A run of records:
⟨

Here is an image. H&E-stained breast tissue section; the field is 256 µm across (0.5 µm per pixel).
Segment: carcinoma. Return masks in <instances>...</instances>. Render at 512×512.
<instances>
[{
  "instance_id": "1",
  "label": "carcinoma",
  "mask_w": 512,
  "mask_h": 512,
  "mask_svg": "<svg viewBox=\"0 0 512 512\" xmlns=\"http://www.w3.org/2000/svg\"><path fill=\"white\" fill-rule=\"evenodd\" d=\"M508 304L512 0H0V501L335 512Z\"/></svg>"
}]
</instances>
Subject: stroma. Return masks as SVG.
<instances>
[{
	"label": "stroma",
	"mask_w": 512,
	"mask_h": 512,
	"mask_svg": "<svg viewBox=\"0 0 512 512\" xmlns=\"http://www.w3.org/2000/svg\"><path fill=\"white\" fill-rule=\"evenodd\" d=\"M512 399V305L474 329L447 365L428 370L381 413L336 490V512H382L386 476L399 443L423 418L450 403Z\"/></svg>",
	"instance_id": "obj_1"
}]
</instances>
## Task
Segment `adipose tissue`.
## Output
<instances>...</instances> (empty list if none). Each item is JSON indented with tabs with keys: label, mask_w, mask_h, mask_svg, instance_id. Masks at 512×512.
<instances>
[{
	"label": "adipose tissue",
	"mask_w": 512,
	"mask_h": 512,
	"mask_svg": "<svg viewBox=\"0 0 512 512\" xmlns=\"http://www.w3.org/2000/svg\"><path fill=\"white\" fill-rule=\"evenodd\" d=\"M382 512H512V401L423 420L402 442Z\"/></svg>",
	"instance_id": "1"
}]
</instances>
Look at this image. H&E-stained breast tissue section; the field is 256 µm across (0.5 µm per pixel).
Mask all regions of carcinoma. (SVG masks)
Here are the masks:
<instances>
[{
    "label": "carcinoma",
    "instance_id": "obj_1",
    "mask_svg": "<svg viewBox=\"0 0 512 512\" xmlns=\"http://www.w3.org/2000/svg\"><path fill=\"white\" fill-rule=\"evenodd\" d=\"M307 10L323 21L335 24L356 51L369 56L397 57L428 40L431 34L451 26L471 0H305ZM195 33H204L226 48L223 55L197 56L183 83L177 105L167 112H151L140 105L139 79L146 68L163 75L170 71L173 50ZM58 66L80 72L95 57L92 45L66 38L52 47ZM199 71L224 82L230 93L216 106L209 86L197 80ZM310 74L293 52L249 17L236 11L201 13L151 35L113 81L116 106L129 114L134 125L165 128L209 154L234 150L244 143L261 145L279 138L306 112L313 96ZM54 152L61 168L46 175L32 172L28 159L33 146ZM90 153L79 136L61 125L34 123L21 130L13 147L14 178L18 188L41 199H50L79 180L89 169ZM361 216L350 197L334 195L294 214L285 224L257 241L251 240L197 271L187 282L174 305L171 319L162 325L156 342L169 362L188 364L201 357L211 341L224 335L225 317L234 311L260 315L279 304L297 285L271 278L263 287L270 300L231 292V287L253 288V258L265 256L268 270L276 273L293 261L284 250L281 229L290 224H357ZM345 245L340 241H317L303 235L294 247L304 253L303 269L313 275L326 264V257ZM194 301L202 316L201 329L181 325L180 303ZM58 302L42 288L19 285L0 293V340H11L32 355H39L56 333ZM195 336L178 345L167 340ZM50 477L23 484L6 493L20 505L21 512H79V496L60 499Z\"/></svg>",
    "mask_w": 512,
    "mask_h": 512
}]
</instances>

⟩

WHAT THE EXERCISE ASKS: Copy each line above that contains the word "stained".

EXERCISE OUTPUT:
Here is an image. H&E-stained breast tissue section; the field is 256 µm across (0.5 µm per pixel).
Look at this image. H&E-stained breast tissue section; the field is 256 µm across (0.5 µm per pixel).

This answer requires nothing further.